[Data Boundary: Start]
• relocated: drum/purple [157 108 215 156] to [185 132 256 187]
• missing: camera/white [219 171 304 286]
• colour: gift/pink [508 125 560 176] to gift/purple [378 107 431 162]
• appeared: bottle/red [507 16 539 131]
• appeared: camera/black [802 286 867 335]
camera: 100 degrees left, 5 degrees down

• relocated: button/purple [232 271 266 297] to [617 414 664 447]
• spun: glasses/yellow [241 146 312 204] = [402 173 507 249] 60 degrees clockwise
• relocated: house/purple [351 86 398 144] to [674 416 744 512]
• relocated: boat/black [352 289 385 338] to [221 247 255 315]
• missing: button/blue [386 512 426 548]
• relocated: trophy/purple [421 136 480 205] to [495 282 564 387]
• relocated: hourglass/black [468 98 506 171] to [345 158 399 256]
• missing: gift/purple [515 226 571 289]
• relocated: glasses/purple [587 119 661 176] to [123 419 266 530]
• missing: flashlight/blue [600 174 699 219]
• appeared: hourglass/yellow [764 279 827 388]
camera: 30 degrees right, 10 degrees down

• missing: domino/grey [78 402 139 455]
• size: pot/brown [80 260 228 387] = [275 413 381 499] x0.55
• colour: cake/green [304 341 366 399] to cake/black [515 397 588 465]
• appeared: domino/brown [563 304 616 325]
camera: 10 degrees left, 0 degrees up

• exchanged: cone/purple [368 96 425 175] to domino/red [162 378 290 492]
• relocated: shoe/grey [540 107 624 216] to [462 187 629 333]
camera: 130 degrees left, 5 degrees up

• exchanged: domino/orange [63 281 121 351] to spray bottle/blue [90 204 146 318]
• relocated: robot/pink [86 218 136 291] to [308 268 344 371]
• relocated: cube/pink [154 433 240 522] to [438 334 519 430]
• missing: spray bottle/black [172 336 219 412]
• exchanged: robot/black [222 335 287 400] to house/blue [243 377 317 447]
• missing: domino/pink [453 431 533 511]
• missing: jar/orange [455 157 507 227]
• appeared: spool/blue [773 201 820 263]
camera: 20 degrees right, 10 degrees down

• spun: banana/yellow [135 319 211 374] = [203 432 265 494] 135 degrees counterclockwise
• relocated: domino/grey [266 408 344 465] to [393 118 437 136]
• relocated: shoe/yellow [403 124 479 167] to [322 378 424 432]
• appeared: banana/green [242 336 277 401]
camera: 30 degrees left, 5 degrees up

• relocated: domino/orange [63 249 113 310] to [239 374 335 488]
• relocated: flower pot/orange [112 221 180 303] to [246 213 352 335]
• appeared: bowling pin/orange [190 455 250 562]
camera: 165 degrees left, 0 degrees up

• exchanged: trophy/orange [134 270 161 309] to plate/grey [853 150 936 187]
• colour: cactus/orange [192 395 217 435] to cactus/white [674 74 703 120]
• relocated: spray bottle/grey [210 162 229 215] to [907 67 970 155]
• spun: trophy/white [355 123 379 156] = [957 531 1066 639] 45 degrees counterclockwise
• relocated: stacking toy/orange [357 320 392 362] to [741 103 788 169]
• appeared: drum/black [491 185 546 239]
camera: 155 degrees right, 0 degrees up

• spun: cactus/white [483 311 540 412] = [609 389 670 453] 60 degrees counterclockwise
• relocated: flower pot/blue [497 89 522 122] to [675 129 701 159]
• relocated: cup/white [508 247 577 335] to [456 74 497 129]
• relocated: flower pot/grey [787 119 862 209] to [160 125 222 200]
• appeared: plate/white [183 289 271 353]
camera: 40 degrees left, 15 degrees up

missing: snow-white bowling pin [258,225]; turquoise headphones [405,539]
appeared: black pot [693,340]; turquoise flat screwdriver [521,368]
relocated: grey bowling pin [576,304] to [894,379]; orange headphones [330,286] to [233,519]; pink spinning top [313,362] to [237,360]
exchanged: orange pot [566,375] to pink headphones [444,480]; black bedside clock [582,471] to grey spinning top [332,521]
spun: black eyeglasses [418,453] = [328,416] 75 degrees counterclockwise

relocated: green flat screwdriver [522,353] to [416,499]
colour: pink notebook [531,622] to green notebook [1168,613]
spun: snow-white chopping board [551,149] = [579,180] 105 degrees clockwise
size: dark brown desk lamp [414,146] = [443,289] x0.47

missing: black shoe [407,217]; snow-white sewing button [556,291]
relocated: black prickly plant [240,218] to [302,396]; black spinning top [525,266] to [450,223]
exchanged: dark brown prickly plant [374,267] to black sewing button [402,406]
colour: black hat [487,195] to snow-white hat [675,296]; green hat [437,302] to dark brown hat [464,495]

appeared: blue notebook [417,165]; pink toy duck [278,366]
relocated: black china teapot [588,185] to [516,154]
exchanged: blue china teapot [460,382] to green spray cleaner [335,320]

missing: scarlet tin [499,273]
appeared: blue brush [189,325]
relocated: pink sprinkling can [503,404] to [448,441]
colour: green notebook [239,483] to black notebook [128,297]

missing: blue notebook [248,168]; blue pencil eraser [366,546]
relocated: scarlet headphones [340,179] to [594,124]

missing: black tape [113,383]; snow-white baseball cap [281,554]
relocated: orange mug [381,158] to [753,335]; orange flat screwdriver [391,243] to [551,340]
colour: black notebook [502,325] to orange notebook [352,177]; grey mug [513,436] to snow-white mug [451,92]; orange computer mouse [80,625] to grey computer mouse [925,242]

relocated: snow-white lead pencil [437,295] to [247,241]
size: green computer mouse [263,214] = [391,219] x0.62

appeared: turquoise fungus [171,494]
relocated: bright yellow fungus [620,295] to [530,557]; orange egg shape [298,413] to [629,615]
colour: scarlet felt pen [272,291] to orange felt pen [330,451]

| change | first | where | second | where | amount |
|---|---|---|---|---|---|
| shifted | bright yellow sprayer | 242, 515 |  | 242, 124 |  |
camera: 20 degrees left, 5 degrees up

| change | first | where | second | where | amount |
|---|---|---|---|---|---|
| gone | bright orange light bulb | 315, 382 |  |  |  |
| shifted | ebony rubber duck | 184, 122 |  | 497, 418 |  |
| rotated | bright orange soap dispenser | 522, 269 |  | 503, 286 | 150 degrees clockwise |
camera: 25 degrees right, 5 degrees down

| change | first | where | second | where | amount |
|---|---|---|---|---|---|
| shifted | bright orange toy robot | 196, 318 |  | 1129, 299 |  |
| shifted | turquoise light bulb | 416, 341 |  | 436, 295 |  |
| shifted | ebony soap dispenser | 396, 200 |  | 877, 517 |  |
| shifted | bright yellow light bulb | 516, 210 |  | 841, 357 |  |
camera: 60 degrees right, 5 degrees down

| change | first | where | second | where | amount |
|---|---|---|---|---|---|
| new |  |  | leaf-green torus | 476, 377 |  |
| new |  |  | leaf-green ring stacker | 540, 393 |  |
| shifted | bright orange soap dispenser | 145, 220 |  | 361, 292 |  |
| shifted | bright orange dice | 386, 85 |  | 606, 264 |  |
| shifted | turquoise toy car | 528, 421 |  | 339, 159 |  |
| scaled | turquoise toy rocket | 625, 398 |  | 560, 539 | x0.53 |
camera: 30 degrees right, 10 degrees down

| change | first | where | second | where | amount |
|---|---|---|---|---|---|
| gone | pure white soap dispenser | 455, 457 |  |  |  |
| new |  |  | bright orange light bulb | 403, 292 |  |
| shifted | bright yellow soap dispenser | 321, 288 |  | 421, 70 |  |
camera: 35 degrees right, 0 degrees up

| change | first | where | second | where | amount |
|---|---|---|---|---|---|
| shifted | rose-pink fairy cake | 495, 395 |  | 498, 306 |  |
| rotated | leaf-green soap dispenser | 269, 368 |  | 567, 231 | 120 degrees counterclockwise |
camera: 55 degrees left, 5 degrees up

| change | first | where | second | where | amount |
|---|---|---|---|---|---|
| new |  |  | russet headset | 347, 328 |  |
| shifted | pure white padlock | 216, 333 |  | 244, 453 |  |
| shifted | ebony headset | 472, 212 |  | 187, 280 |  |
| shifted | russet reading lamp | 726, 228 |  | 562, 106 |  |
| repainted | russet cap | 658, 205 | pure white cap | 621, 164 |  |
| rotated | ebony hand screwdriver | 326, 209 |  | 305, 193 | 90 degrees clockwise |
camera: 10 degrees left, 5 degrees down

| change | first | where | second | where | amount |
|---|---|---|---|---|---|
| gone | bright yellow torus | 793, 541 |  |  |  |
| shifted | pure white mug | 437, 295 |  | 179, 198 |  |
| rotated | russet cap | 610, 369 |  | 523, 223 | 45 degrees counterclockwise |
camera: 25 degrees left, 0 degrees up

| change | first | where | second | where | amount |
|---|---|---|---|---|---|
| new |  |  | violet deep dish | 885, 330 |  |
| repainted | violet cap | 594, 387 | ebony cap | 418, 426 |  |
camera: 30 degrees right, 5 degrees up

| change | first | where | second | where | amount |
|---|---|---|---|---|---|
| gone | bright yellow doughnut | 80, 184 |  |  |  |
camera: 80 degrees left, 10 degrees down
[Data Boundary: End]
Exercise directions ::
From the data above, output exactly the lines between the one containing "appeared: black pot" and the one containing "exchanged: orange pot", counting both of them.

Your response ::
appeared: black pot [693,340]; turquoise flat screwdriver [521,368]
relocated: grey bowling pin [576,304] to [894,379]; orange headphones [330,286] to [233,519]; pink spinning top [313,362] to [237,360]
exchanged: orange pot [566,375] to pink headphones [444,480]; black bedside clock [582,471] to grey spinning top [332,521]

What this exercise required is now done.